Start of Block

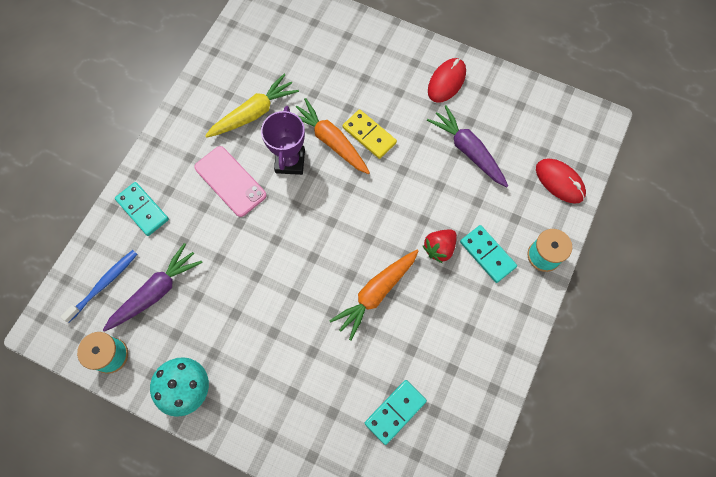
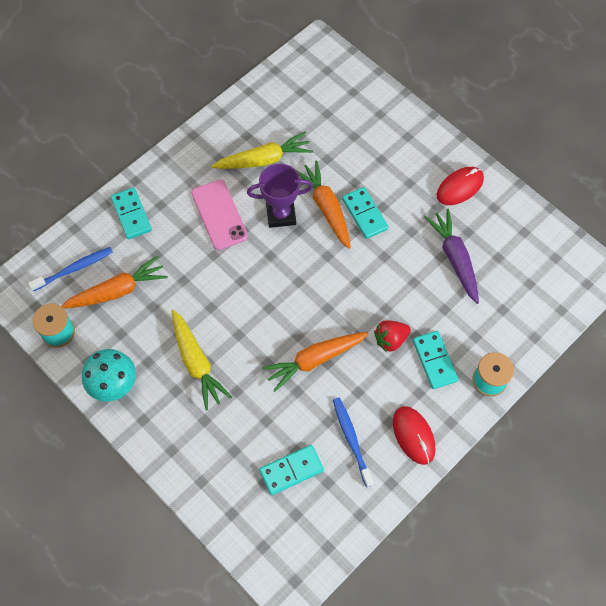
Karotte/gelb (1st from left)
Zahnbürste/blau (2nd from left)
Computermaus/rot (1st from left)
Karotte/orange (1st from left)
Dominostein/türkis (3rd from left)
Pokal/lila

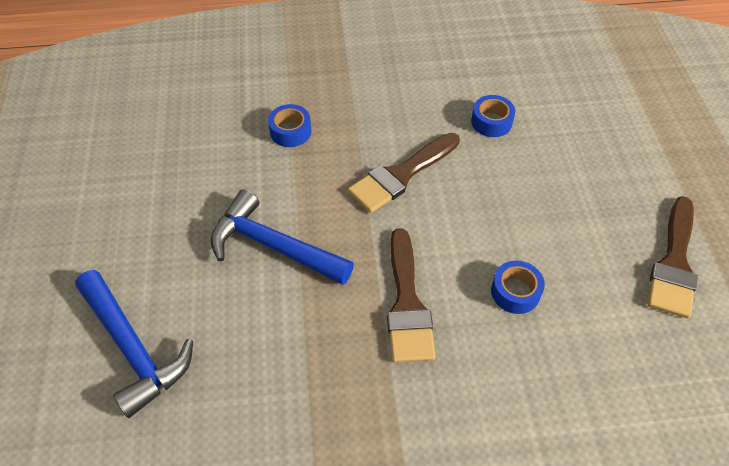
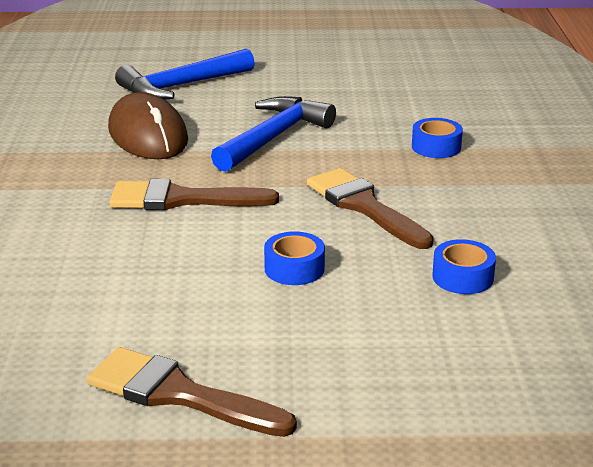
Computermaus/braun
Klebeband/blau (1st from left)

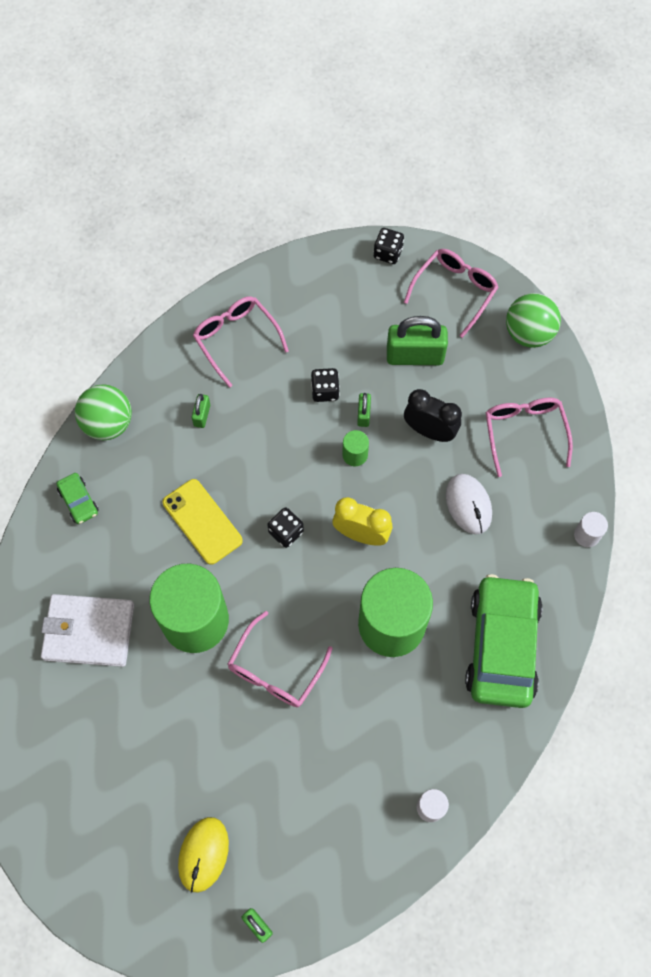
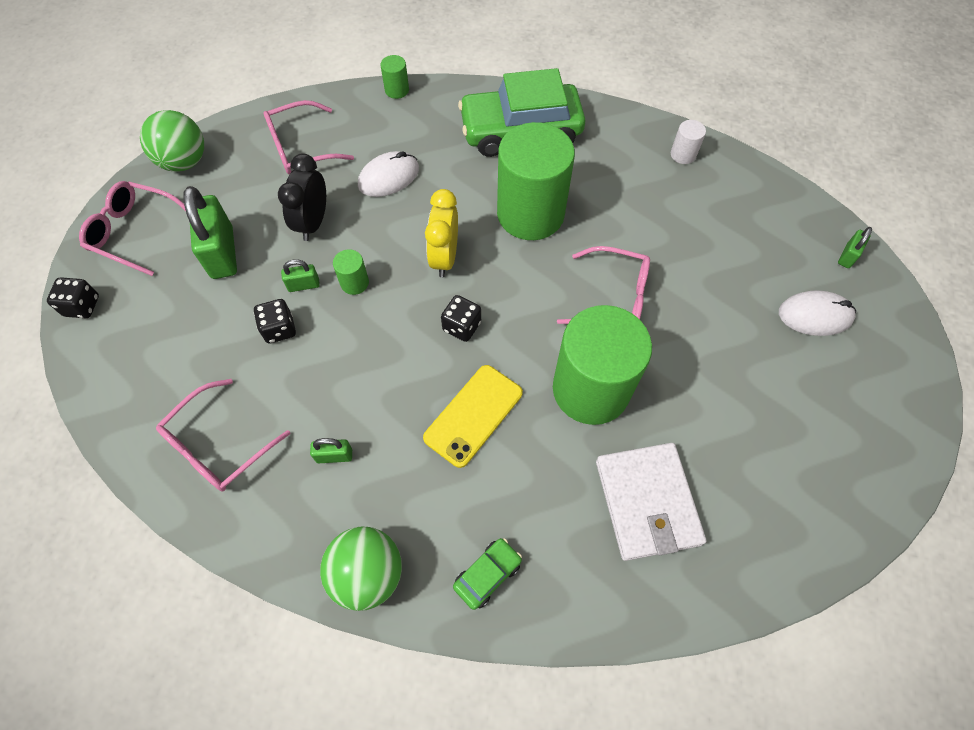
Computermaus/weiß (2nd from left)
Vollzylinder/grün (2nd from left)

End of Block

> _Your goal_: Nothing but the lines from the one containing "Zahnbürste/blau (2nd from left)" through the final line of the records, both included and copied exactly, should appear in the answer; pictures stay out.

> _Answer to this exercise_:
Zahnbürste/blau (2nd from left)
Computermaus/rot (1st from left)
Karotte/orange (1st from left)
Dominostein/türkis (3rd from left)
Pokal/lila

Computermaus/braun
Klebeband/blau (1st from left)

Computermaus/weiß (2nd from left)
Vollzylinder/grün (2nd from left)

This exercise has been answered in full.